_REQUIREMENTS_
Could you print every line of the data below verbatim, with nothing changed, added, or left out?

=-=-=

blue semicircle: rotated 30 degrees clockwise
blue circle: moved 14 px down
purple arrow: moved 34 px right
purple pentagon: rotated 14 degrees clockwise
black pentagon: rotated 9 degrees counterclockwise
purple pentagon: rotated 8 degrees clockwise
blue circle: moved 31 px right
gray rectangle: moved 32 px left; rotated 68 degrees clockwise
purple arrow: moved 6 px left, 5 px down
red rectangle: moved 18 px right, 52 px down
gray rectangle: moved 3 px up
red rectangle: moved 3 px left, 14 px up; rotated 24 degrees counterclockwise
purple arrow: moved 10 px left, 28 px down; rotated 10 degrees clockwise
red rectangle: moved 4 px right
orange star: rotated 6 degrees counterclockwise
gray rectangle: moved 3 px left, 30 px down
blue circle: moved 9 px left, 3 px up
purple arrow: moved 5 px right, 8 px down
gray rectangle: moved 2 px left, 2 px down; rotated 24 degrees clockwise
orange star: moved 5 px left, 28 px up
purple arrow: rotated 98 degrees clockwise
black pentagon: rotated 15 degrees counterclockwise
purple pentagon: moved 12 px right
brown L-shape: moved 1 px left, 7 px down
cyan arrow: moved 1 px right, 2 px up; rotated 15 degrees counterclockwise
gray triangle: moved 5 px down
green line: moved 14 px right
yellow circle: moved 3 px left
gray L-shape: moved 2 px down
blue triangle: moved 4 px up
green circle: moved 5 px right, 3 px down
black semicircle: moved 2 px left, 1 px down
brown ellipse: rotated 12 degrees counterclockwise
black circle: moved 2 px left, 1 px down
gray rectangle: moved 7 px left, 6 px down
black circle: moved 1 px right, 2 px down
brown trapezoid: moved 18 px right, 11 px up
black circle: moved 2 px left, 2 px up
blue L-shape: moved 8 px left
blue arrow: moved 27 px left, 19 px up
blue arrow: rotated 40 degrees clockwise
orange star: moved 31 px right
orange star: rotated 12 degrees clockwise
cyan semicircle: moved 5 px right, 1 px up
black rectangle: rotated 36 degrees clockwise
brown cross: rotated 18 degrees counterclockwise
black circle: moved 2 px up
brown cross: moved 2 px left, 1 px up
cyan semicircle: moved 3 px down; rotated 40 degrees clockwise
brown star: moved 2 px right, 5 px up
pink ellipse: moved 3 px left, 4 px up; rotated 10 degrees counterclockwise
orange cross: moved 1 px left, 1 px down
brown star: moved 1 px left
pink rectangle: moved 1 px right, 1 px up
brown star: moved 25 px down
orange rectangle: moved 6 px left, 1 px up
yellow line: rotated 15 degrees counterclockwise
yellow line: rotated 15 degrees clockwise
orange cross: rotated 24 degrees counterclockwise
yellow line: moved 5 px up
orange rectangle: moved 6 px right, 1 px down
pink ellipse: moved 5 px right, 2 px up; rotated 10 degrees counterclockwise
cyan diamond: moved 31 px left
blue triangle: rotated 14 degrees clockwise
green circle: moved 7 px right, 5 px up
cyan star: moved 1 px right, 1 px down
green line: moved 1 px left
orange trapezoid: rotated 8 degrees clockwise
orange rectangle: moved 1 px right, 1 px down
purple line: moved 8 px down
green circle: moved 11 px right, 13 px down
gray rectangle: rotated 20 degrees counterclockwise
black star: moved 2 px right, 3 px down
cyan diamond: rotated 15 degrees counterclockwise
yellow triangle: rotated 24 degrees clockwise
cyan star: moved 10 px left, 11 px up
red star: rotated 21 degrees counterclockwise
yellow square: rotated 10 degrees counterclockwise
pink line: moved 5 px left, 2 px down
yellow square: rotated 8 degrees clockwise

=-=-=

_EXPECTED ANSWER_
blue semicircle: rotated 30 degrees clockwise
blue circle: moved 14 px down
purple arrow: moved 34 px right
purple pentagon: rotated 14 degrees clockwise
black pentagon: rotated 9 degrees counterclockwise
purple pentagon: rotated 8 degrees clockwise
blue circle: moved 31 px right
gray rectangle: moved 32 px left; rotated 68 degrees clockwise
purple arrow: moved 6 px left, 5 px down
red rectangle: moved 18 px right, 52 px down
gray rectangle: moved 3 px up
red rectangle: moved 3 px left, 14 px up; rotated 24 degrees counterclockwise
purple arrow: moved 10 px left, 28 px down; rotated 10 degrees clockwise
red rectangle: moved 4 px right
orange star: rotated 6 degrees counterclockwise
gray rectangle: moved 3 px left, 30 px down
blue circle: moved 9 px left, 3 px up
purple arrow: moved 5 px right, 8 px down
gray rectangle: moved 2 px left, 2 px down; rotated 24 degrees clockwise
orange star: moved 5 px left, 28 px up
purple arrow: rotated 98 degrees clockwise
black pentagon: rotated 15 degrees counterclockwise
purple pentagon: moved 12 px right
brown L-shape: moved 1 px left, 7 px down
cyan arrow: moved 1 px right, 2 px up; rotated 15 degrees counterclockwise
gray triangle: moved 5 px down
green line: moved 14 px right
yellow circle: moved 3 px left
gray L-shape: moved 2 px down
blue triangle: moved 4 px up
green circle: moved 5 px right, 3 px down
black semicircle: moved 2 px left, 1 px down
brown ellipse: rotated 12 degrees counterclockwise
black circle: moved 2 px left, 1 px down
gray rectangle: moved 7 px left, 6 px down
black circle: moved 1 px right, 2 px down
brown trapezoid: moved 18 px right, 11 px up
black circle: moved 2 px left, 2 px up
blue L-shape: moved 8 px left
blue arrow: moved 27 px left, 19 px up
blue arrow: rotated 40 degrees clockwise
orange star: moved 31 px right
orange star: rotated 12 degrees clockwise
cyan semicircle: moved 5 px right, 1 px up
black rectangle: rotated 36 degrees clockwise
brown cross: rotated 18 degrees counterclockwise
black circle: moved 2 px up
brown cross: moved 2 px left, 1 px up
cyan semicircle: moved 3 px down; rotated 40 degrees clockwise
brown star: moved 2 px right, 5 px up
pink ellipse: moved 3 px left, 4 px up; rotated 10 degrees counterclockwise
orange cross: moved 1 px left, 1 px down
brown star: moved 1 px left
pink rectangle: moved 1 px right, 1 px up
brown star: moved 25 px down
orange rectangle: moved 6 px left, 1 px up
yellow line: rotated 15 degrees counterclockwise
yellow line: rotated 15 degrees clockwise
orange cross: rotated 24 degrees counterclockwise
yellow line: moved 5 px up
orange rectangle: moved 6 px right, 1 px down
pink ellipse: moved 5 px right, 2 px up; rotated 10 degrees counterclockwise
cyan diamond: moved 31 px left
blue triangle: rotated 14 degrees clockwise
green circle: moved 7 px right, 5 px up
cyan star: moved 1 px right, 1 px down
green line: moved 1 px left
orange trapezoid: rotated 8 degrees clockwise
orange rectangle: moved 1 px right, 1 px down
purple line: moved 8 px down
green circle: moved 11 px right, 13 px down
gray rectangle: rotated 20 degrees counterclockwise
black star: moved 2 px right, 3 px down
cyan diamond: rotated 15 degrees counterclockwise
yellow triangle: rotated 24 degrees clockwise
cyan star: moved 10 px left, 11 px up
red star: rotated 21 degrees counterclockwise
yellow square: rotated 10 degrees counterclockwise
pink line: moved 5 px left, 2 px down
yellow square: rotated 8 degrees clockwise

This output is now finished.